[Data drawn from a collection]
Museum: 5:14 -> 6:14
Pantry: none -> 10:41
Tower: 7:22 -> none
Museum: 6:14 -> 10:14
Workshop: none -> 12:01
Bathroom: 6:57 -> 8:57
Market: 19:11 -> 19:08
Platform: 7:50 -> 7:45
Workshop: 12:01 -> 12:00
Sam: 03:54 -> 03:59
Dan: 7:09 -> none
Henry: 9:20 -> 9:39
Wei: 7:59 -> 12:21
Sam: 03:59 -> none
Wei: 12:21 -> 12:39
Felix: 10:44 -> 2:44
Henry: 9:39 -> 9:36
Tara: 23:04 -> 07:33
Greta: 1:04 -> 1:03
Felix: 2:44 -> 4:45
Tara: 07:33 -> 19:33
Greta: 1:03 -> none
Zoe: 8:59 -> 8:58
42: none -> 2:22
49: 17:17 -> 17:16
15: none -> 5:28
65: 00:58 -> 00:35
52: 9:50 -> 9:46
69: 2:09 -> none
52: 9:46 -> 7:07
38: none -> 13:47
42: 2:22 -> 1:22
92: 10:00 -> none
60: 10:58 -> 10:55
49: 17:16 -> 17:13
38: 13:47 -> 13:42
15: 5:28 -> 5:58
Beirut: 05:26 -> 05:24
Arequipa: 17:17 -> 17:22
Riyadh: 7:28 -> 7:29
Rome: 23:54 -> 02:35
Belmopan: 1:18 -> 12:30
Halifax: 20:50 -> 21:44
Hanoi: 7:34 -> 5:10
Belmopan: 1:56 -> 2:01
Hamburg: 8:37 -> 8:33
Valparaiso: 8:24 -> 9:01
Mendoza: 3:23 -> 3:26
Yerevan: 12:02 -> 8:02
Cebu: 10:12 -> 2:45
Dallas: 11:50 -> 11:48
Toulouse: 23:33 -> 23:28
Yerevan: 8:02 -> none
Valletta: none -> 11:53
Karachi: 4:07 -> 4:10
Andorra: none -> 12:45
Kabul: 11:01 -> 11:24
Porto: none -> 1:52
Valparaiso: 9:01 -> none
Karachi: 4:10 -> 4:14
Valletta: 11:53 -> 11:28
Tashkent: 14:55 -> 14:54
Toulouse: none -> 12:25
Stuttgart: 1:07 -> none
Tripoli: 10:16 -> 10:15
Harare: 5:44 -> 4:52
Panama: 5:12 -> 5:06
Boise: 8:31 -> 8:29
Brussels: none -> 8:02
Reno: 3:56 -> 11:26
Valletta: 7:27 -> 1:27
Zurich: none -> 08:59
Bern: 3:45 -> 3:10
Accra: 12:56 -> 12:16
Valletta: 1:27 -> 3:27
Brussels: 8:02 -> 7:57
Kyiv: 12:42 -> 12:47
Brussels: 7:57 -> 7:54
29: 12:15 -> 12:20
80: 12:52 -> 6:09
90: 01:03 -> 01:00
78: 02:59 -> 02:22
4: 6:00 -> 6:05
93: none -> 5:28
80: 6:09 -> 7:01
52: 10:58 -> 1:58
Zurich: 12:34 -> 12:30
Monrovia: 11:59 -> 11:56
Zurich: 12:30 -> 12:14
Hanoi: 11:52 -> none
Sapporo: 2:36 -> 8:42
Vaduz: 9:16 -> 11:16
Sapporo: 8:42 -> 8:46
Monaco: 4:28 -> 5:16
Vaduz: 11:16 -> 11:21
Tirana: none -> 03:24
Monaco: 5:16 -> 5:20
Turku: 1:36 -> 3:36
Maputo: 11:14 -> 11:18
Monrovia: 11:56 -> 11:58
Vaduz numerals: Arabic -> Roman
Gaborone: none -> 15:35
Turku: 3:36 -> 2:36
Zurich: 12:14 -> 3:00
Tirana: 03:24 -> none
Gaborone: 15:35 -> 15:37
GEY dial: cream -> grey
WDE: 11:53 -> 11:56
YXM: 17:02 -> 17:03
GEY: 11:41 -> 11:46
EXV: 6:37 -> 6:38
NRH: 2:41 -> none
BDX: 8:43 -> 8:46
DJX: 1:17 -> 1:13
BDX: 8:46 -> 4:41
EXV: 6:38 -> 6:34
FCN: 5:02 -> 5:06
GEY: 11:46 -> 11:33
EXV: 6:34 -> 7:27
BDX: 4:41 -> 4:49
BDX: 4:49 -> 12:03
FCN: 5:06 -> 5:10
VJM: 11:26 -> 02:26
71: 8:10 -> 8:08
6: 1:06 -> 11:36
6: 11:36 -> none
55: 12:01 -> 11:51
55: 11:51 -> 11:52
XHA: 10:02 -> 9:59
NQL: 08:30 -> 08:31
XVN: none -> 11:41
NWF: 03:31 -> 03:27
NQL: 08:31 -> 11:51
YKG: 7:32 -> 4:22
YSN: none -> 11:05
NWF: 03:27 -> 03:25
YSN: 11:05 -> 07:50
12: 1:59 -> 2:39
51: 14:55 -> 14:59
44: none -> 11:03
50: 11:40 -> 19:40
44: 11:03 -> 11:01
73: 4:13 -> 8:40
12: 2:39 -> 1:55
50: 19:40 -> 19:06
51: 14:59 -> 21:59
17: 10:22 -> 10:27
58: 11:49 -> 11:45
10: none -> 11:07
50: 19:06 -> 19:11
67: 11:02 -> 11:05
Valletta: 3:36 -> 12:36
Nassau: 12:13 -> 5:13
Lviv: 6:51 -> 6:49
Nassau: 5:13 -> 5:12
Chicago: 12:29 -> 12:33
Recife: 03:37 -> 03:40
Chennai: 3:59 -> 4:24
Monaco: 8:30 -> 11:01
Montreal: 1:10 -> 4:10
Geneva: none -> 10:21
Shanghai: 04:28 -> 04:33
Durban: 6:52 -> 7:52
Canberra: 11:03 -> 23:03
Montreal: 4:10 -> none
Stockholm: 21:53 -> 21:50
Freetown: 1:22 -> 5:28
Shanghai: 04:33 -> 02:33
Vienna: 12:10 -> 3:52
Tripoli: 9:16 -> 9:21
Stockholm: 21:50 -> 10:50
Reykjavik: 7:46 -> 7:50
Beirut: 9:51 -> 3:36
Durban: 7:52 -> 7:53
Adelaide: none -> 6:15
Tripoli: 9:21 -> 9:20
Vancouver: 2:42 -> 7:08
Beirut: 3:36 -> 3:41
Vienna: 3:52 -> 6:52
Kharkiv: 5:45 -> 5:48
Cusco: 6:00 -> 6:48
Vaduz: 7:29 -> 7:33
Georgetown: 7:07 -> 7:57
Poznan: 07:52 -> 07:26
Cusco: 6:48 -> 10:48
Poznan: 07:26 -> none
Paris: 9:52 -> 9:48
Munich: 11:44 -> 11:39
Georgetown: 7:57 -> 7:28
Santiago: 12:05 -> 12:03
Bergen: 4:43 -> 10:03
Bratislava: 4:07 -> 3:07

- [Task description]:
Reproduce every line of the material above without alteration, in the same order.

- [Result of the exercise]:
Museum: 5:14 -> 6:14
Pantry: none -> 10:41
Tower: 7:22 -> none
Museum: 6:14 -> 10:14
Workshop: none -> 12:01
Bathroom: 6:57 -> 8:57
Market: 19:11 -> 19:08
Platform: 7:50 -> 7:45
Workshop: 12:01 -> 12:00
Sam: 03:54 -> 03:59
Dan: 7:09 -> none
Henry: 9:20 -> 9:39
Wei: 7:59 -> 12:21
Sam: 03:59 -> none
Wei: 12:21 -> 12:39
Felix: 10:44 -> 2:44
Henry: 9:39 -> 9:36
Tara: 23:04 -> 07:33
Greta: 1:04 -> 1:03
Felix: 2:44 -> 4:45
Tara: 07:33 -> 19:33
Greta: 1:03 -> none
Zoe: 8:59 -> 8:58
42: none -> 2:22
49: 17:17 -> 17:16
15: none -> 5:28
65: 00:58 -> 00:35
52: 9:50 -> 9:46
69: 2:09 -> none
52: 9:46 -> 7:07
38: none -> 13:47
42: 2:22 -> 1:22
92: 10:00 -> none
60: 10:58 -> 10:55
49: 17:16 -> 17:13
38: 13:47 -> 13:42
15: 5:28 -> 5:58
Beirut: 05:26 -> 05:24
Arequipa: 17:17 -> 17:22
Riyadh: 7:28 -> 7:29
Rome: 23:54 -> 02:35
Belmopan: 1:18 -> 12:30
Halifax: 20:50 -> 21:44
Hanoi: 7:34 -> 5:10
Belmopan: 1:56 -> 2:01
Hamburg: 8:37 -> 8:33
Valparaiso: 8:24 -> 9:01
Mendoza: 3:23 -> 3:26
Yerevan: 12:02 -> 8:02
Cebu: 10:12 -> 2:45
Dallas: 11:50 -> 11:48
Toulouse: 23:33 -> 23:28
Yerevan: 8:02 -> none
Valletta: none -> 11:53
Karachi: 4:07 -> 4:10
Andorra: none -> 12:45
Kabul: 11:01 -> 11:24
Porto: none -> 1:52
Valparaiso: 9:01 -> none
Karachi: 4:10 -> 4:14
Valletta: 11:53 -> 11:28
Tashkent: 14:55 -> 14:54
Toulouse: none -> 12:25
Stuttgart: 1:07 -> none
Tripoli: 10:16 -> 10:15
Harare: 5:44 -> 4:52
Panama: 5:12 -> 5:06
Boise: 8:31 -> 8:29
Brussels: none -> 8:02
Reno: 3:56 -> 11:26
Valletta: 7:27 -> 1:27
Zurich: none -> 08:59
Bern: 3:45 -> 3:10
Accra: 12:56 -> 12:16
Valletta: 1:27 -> 3:27
Brussels: 8:02 -> 7:57
Kyiv: 12:42 -> 12:47
Brussels: 7:57 -> 7:54
29: 12:15 -> 12:20
80: 12:52 -> 6:09
90: 01:03 -> 01:00
78: 02:59 -> 02:22
4: 6:00 -> 6:05
93: none -> 5:28
80: 6:09 -> 7:01
52: 10:58 -> 1:58
Zurich: 12:34 -> 12:30
Monrovia: 11:59 -> 11:56
Zurich: 12:30 -> 12:14
Hanoi: 11:52 -> none
Sapporo: 2:36 -> 8:42
Vaduz: 9:16 -> 11:16
Sapporo: 8:42 -> 8:46
Monaco: 4:28 -> 5:16
Vaduz: 11:16 -> 11:21
Tirana: none -> 03:24
Monaco: 5:16 -> 5:20
Turku: 1:36 -> 3:36
Maputo: 11:14 -> 11:18
Monrovia: 11:56 -> 11:58
Vaduz numerals: Arabic -> Roman
Gaborone: none -> 15:35
Turku: 3:36 -> 2:36
Zurich: 12:14 -> 3:00
Tirana: 03:24 -> none
Gaborone: 15:35 -> 15:37
GEY dial: cream -> grey
WDE: 11:53 -> 11:56
YXM: 17:02 -> 17:03
GEY: 11:41 -> 11:46
EXV: 6:37 -> 6:38
NRH: 2:41 -> none
BDX: 8:43 -> 8:46
DJX: 1:17 -> 1:13
BDX: 8:46 -> 4:41
EXV: 6:38 -> 6:34
FCN: 5:02 -> 5:06
GEY: 11:46 -> 11:33
EXV: 6:34 -> 7:27
BDX: 4:41 -> 4:49
BDX: 4:49 -> 12:03
FCN: 5:06 -> 5:10
VJM: 11:26 -> 02:26
71: 8:10 -> 8:08
6: 1:06 -> 11:36
6: 11:36 -> none
55: 12:01 -> 11:51
55: 11:51 -> 11:52
XHA: 10:02 -> 9:59
NQL: 08:30 -> 08:31
XVN: none -> 11:41
NWF: 03:31 -> 03:27
NQL: 08:31 -> 11:51
YKG: 7:32 -> 4:22
YSN: none -> 11:05
NWF: 03:27 -> 03:25
YSN: 11:05 -> 07:50
12: 1:59 -> 2:39
51: 14:55 -> 14:59
44: none -> 11:03
50: 11:40 -> 19:40
44: 11:03 -> 11:01
73: 4:13 -> 8:40
12: 2:39 -> 1:55
50: 19:40 -> 19:06
51: 14:59 -> 21:59
17: 10:22 -> 10:27
58: 11:49 -> 11:45
10: none -> 11:07
50: 19:06 -> 19:11
67: 11:02 -> 11:05
Valletta: 3:36 -> 12:36
Nassau: 12:13 -> 5:13
Lviv: 6:51 -> 6:49
Nassau: 5:13 -> 5:12
Chicago: 12:29 -> 12:33
Recife: 03:37 -> 03:40
Chennai: 3:59 -> 4:24
Monaco: 8:30 -> 11:01
Montreal: 1:10 -> 4:10
Geneva: none -> 10:21
Shanghai: 04:28 -> 04:33
Durban: 6:52 -> 7:52
Canberra: 11:03 -> 23:03
Montreal: 4:10 -> none
Stockholm: 21:53 -> 21:50
Freetown: 1:22 -> 5:28
Shanghai: 04:33 -> 02:33
Vienna: 12:10 -> 3:52
Tripoli: 9:16 -> 9:21
Stockholm: 21:50 -> 10:50
Reykjavik: 7:46 -> 7:50
Beirut: 9:51 -> 3:36
Durban: 7:52 -> 7:53
Adelaide: none -> 6:15
Tripoli: 9:21 -> 9:20
Vancouver: 2:42 -> 7:08
Beirut: 3:36 -> 3:41
Vienna: 3:52 -> 6:52
Kharkiv: 5:45 -> 5:48
Cusco: 6:00 -> 6:48
Vaduz: 7:29 -> 7:33
Georgetown: 7:07 -> 7:57
Poznan: 07:52 -> 07:26
Cusco: 6:48 -> 10:48
Poznan: 07:26 -> none
Paris: 9:52 -> 9:48
Munich: 11:44 -> 11:39
Georgetown: 7:57 -> 7:28
Santiago: 12:05 -> 12:03
Bergen: 4:43 -> 10:03
Bratislava: 4:07 -> 3:07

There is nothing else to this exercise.